Requirement: Exactly as they appear, please output the lines from the one with "blue glasses [139,398,201,458]" through the end of the material, without pictures.

Provided information:

--

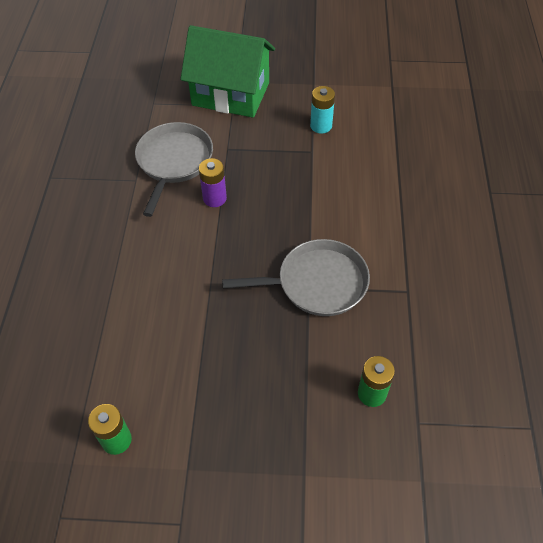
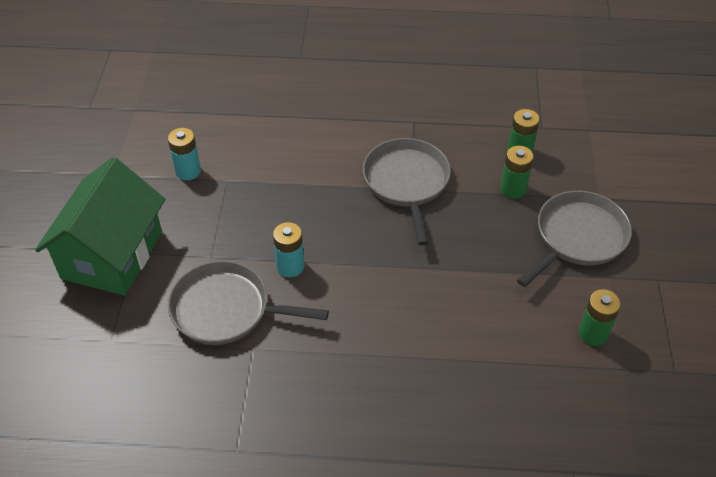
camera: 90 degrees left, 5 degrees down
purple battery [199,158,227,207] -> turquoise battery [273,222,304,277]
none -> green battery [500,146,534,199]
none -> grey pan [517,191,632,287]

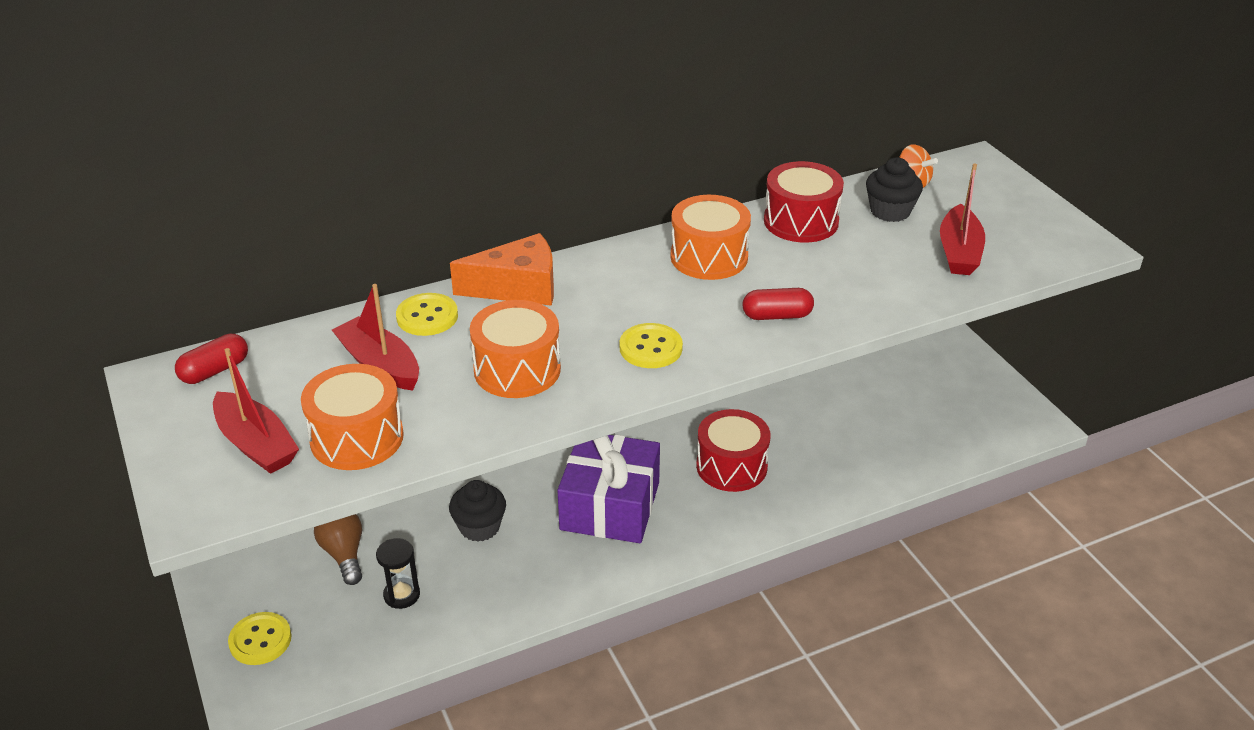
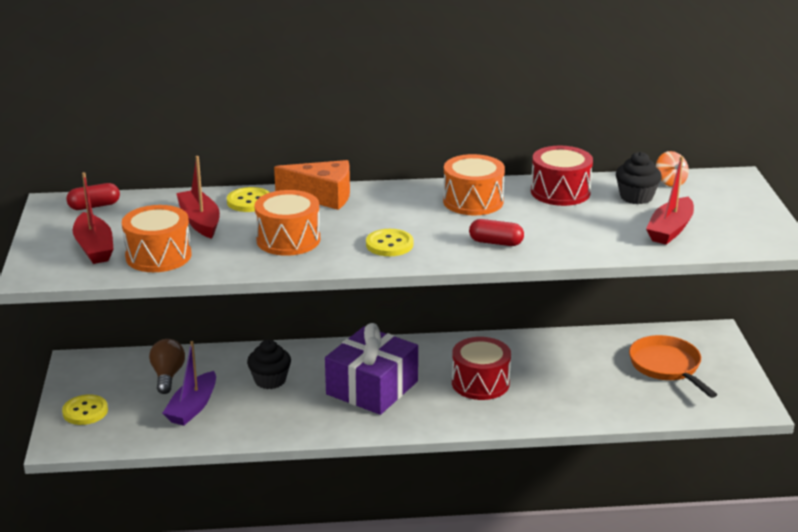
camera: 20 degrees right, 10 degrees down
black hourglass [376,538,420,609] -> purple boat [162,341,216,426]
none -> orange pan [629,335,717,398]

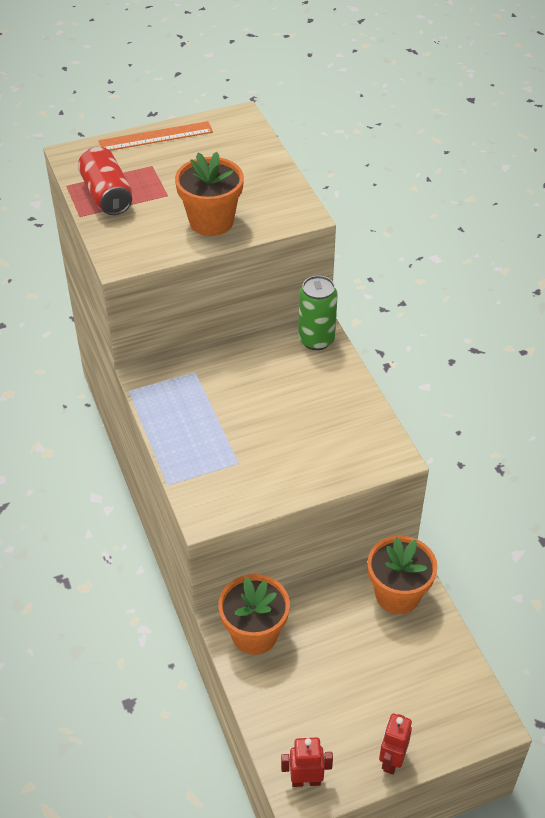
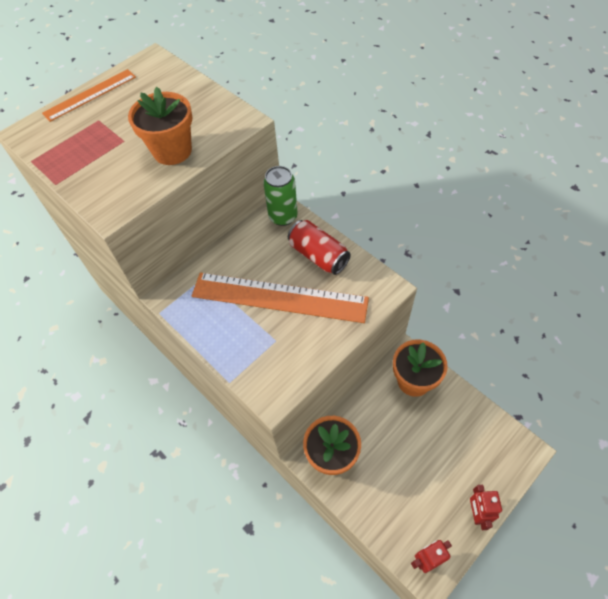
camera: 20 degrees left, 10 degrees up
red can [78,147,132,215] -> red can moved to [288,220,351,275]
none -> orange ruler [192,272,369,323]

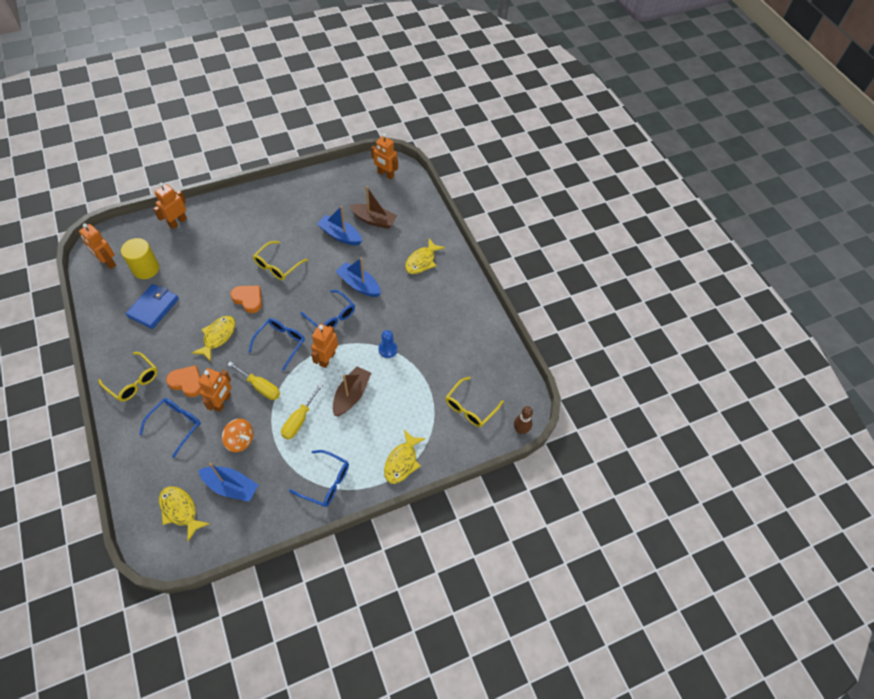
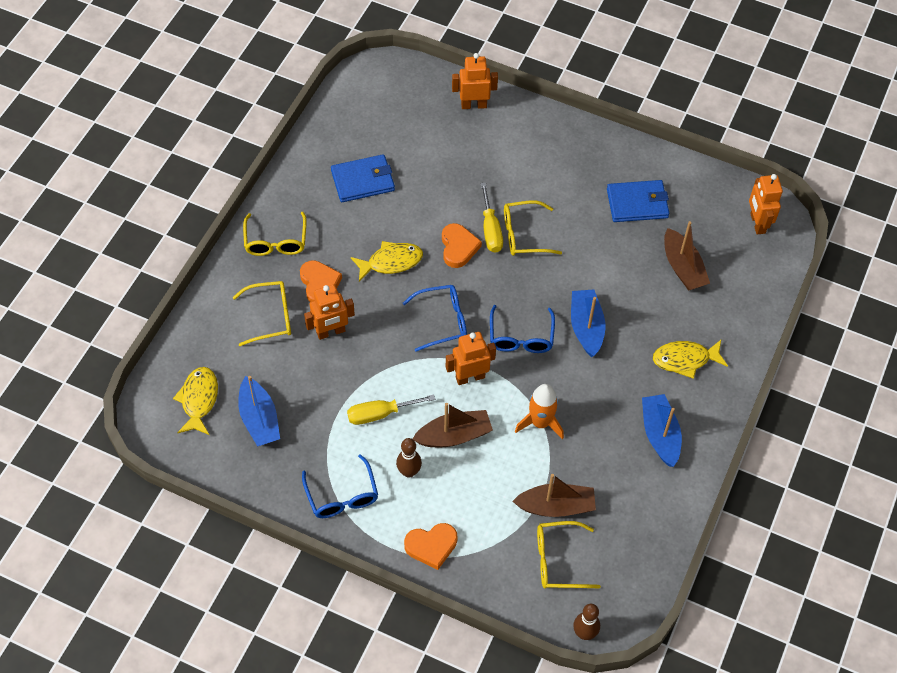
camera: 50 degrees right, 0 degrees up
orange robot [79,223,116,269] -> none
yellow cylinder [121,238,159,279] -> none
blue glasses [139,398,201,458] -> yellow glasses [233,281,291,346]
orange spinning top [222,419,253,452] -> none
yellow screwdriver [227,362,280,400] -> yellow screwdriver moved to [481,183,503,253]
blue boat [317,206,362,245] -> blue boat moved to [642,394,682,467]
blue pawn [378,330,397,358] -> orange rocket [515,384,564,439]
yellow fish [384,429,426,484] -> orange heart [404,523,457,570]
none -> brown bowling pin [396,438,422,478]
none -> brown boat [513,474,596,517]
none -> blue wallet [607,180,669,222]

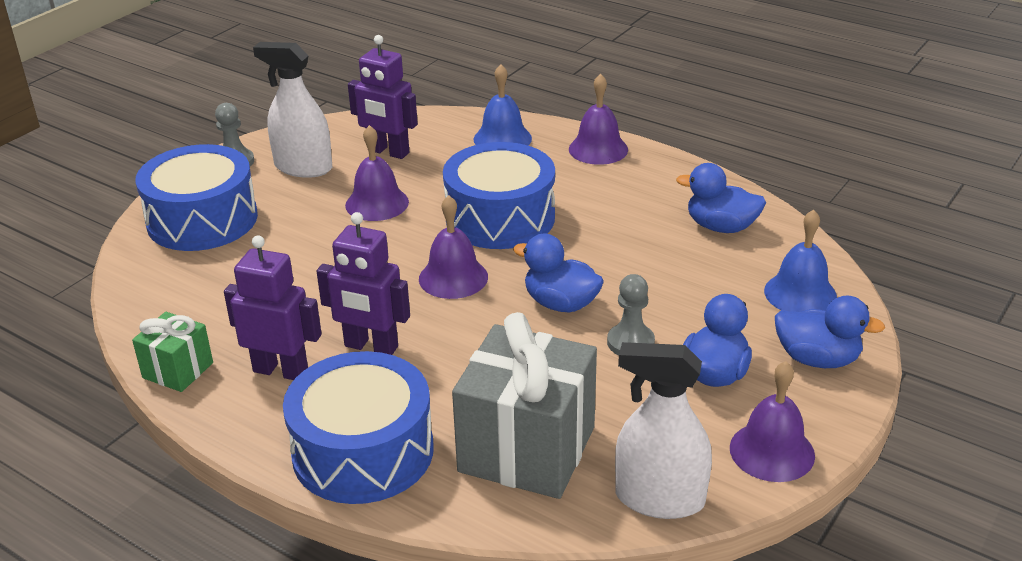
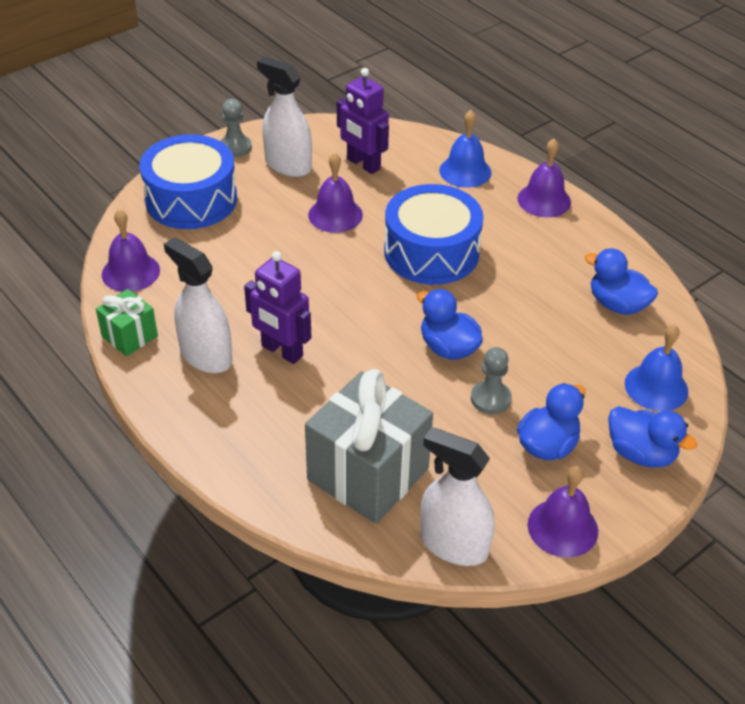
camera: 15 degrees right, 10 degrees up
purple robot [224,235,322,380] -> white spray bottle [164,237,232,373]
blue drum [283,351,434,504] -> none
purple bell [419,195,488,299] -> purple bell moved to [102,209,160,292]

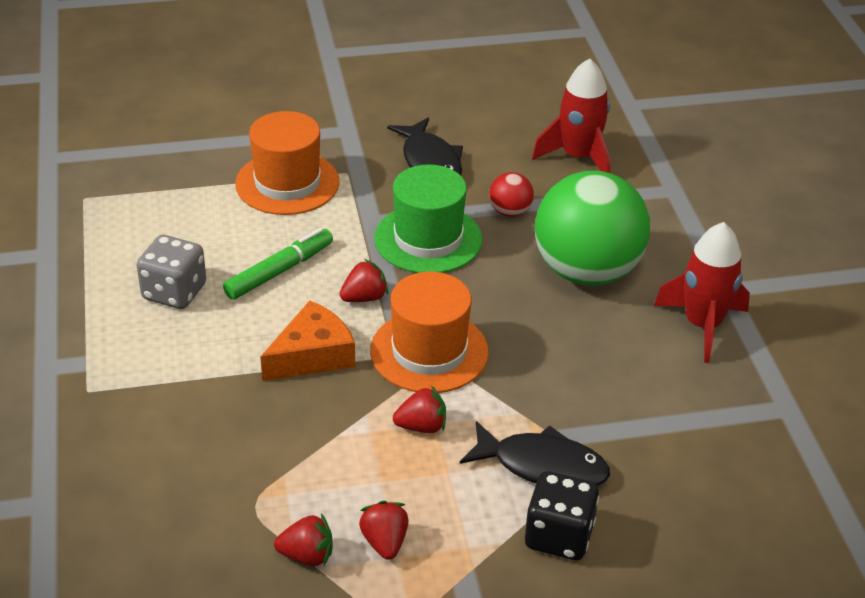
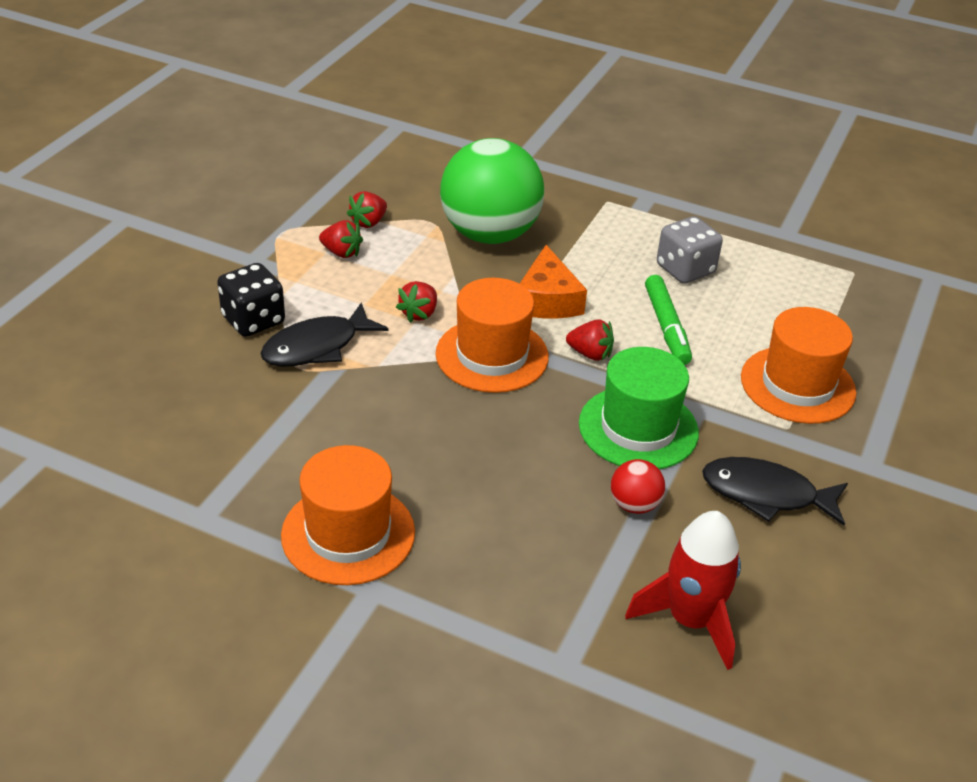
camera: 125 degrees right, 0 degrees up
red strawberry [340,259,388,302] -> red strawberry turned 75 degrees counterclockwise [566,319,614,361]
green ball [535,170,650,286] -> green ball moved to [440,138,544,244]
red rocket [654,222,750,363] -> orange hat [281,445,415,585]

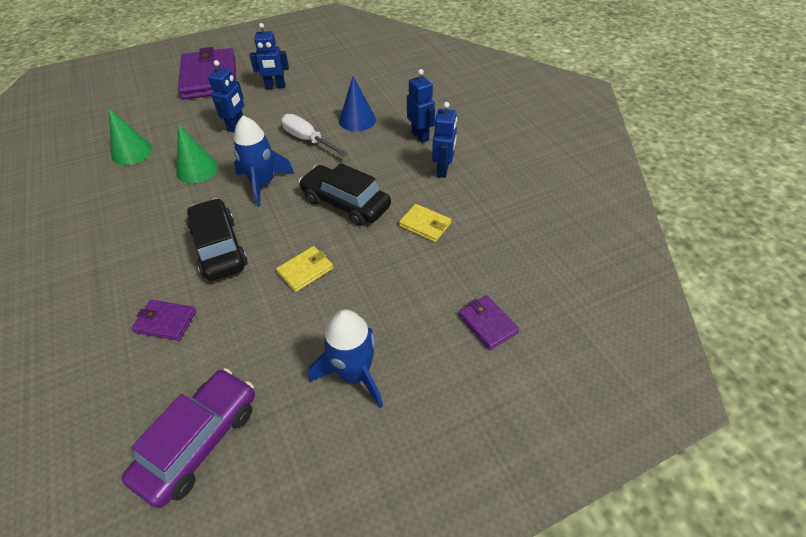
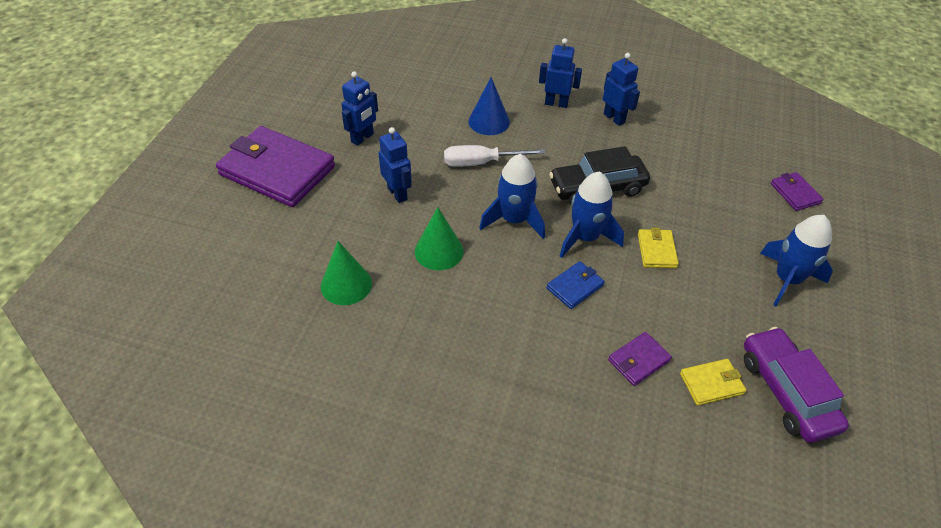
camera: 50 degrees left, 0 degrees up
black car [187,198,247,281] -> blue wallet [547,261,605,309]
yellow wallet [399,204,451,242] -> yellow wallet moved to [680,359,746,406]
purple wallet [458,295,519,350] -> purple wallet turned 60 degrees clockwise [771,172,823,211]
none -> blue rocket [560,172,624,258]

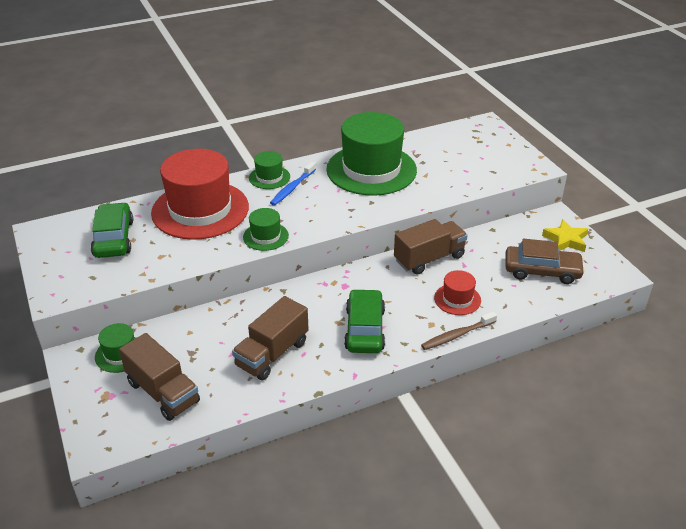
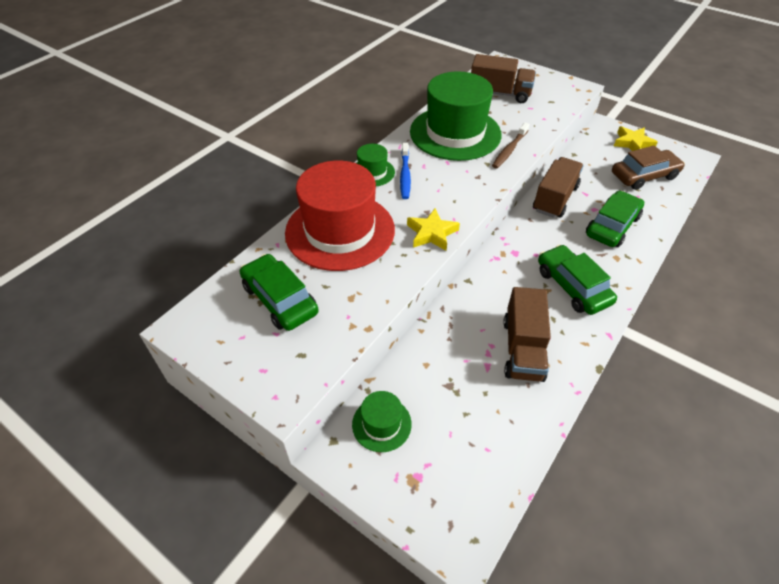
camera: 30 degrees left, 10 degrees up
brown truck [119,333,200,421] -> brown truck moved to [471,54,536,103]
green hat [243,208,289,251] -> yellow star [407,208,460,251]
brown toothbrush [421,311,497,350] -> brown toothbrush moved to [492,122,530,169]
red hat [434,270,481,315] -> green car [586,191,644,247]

--

Output below:
blue glasses [139,398,201,458] -> yellow glasses [233,281,291,346]
orange spinning top [222,419,253,452] -> none
yellow screwdriver [227,362,280,400] -> yellow screwdriver moved to [481,183,503,253]
blue boat [317,206,362,245] -> blue boat moved to [642,394,682,467]
blue pawn [378,330,397,358] -> orange rocket [515,384,564,439]
yellow fish [384,429,426,484] -> orange heart [404,523,457,570]
none -> brown bowling pin [396,438,422,478]
none -> brown boat [513,474,596,517]
none -> blue wallet [607,180,669,222]

camera: 15 degrees right, 10 degrees up
purple robot [224,235,322,380] -> white spray bottle [164,237,232,373]
blue drum [283,351,434,504] -> none
purple bell [419,195,488,299] -> purple bell moved to [102,209,160,292]

camera: 125 degrees right, 0 degrees up
red strawberry [340,259,388,302] -> red strawberry turned 75 degrees counterclockwise [566,319,614,361]
green ball [535,170,650,286] -> green ball moved to [440,138,544,244]
red rocket [654,222,750,363] -> orange hat [281,445,415,585]

camera: 50 degrees left, 0 degrees up
black car [187,198,247,281] -> blue wallet [547,261,605,309]
yellow wallet [399,204,451,242] -> yellow wallet moved to [680,359,746,406]
purple wallet [458,295,519,350] -> purple wallet turned 60 degrees clockwise [771,172,823,211]
none -> blue rocket [560,172,624,258]

camera: 30 degrees left, 10 degrees up
brown truck [119,333,200,421] -> brown truck moved to [471,54,536,103]
green hat [243,208,289,251] -> yellow star [407,208,460,251]
brown toothbrush [421,311,497,350] -> brown toothbrush moved to [492,122,530,169]
red hat [434,270,481,315] -> green car [586,191,644,247]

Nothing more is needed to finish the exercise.